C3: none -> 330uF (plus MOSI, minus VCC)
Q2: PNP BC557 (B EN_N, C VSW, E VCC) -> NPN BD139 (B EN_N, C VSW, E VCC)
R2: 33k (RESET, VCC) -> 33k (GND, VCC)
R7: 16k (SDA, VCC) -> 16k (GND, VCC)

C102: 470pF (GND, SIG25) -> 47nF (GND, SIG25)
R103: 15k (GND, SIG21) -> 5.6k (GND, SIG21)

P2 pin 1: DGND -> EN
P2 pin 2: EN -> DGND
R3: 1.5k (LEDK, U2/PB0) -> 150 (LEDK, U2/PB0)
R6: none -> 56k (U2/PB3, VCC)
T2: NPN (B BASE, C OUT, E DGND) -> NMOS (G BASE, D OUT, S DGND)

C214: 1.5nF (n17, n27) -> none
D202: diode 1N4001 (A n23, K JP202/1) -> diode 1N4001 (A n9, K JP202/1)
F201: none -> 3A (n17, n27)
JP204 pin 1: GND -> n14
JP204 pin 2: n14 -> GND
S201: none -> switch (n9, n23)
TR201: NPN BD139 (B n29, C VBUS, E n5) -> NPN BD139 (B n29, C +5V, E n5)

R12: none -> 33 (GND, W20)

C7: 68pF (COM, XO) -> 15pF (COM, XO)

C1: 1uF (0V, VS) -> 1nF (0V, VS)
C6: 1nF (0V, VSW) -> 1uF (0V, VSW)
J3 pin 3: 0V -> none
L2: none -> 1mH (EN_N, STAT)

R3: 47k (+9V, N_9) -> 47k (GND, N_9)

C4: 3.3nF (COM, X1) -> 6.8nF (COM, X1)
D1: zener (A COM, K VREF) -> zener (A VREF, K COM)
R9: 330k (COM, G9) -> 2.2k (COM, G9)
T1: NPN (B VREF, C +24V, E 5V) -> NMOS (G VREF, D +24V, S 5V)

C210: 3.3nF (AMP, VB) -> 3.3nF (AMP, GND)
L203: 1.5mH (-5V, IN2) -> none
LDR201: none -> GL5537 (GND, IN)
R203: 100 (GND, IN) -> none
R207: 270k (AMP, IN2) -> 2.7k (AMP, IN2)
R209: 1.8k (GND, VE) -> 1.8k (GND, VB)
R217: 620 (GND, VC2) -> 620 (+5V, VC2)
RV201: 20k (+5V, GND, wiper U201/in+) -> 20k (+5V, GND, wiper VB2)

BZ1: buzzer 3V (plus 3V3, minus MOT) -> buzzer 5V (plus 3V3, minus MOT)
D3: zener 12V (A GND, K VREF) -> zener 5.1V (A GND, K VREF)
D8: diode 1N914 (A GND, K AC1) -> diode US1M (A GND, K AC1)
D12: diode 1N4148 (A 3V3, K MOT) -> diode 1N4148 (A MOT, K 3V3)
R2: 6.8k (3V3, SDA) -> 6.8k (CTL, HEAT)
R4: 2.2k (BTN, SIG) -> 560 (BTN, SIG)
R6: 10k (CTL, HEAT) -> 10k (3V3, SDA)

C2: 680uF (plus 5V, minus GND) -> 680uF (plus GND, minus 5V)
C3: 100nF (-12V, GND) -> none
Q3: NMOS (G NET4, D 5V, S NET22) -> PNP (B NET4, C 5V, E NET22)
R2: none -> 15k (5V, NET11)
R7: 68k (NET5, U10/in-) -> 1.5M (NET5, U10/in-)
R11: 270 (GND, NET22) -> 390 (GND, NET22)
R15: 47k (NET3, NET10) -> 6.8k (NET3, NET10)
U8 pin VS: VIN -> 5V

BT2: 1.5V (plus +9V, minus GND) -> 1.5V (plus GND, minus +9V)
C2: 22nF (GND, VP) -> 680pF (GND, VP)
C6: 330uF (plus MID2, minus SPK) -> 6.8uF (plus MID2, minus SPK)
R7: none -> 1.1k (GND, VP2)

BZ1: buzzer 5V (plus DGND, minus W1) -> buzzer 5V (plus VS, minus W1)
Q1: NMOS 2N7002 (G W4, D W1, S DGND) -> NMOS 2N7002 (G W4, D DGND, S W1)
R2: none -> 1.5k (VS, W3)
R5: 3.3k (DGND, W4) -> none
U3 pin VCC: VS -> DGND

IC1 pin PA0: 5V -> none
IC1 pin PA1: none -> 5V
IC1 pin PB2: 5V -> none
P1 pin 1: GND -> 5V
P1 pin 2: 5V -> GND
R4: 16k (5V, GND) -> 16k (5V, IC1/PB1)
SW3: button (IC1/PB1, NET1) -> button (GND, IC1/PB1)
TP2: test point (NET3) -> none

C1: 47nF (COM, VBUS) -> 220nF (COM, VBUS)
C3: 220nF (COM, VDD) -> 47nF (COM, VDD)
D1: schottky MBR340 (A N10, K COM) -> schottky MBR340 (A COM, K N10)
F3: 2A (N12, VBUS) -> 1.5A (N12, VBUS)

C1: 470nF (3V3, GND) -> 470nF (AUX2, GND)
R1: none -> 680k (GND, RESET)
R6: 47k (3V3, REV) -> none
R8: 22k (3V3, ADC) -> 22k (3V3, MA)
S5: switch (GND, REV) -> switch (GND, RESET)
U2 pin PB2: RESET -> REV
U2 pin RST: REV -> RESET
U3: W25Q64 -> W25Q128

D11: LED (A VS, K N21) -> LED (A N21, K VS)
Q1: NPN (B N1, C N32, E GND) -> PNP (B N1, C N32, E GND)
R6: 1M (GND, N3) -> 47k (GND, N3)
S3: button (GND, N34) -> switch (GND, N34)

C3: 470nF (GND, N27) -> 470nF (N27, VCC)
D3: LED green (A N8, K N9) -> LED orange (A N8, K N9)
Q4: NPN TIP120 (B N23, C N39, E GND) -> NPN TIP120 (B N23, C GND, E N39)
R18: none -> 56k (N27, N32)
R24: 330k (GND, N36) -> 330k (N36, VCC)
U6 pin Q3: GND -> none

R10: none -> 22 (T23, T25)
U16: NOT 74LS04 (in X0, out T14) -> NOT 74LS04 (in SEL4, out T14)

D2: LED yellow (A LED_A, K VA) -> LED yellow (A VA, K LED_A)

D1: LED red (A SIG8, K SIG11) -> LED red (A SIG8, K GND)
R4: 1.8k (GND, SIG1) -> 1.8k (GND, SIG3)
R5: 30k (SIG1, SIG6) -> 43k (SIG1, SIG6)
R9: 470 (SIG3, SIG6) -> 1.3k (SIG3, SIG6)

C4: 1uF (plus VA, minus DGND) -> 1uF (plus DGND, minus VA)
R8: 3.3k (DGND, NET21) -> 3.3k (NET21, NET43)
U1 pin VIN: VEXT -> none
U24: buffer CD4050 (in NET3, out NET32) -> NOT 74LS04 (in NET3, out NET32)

---

### How to complete this task:
Copy whichever lines in the listing above contain the word "switch".

### Answer for this exercise:
S201: none -> switch (n9, n23)
S5: switch (GND, REV) -> switch (GND, RESET)
S3: button (GND, N34) -> switch (GND, N34)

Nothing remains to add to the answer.